▶ **Exercise directions**: If a line below contains the string "różowy", return that line.

▶ **Data extract**:
- Opening Delimiter -

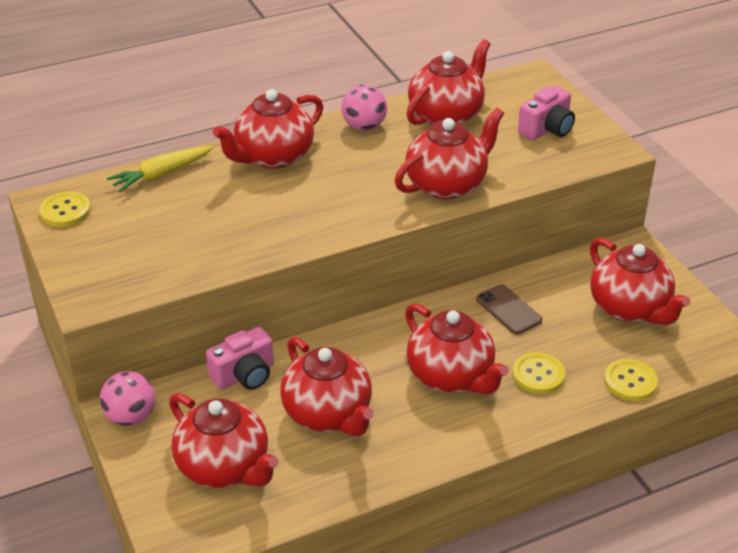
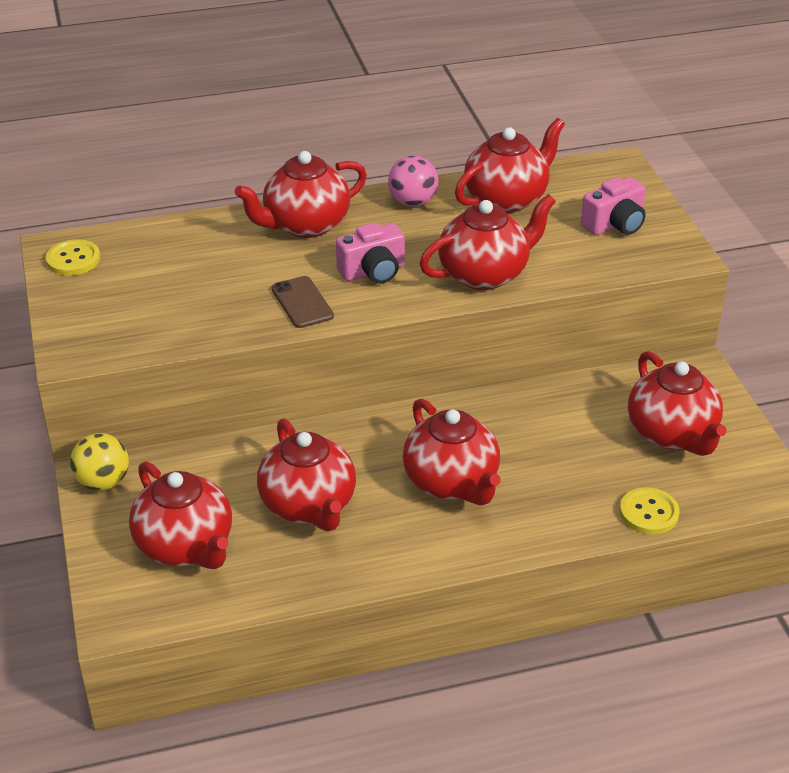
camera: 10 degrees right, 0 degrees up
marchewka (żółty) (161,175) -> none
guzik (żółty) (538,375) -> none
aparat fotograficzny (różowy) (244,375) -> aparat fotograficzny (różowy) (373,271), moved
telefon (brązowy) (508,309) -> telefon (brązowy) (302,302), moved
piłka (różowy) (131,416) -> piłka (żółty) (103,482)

- Closing Delimiter -

▶ **Answer to this task**:
aparat fotograficzny (różowy) (244,375) -> aparat fotograficzny (różowy) (373,271), moved
piłka (różowy) (131,416) -> piłka (żółty) (103,482)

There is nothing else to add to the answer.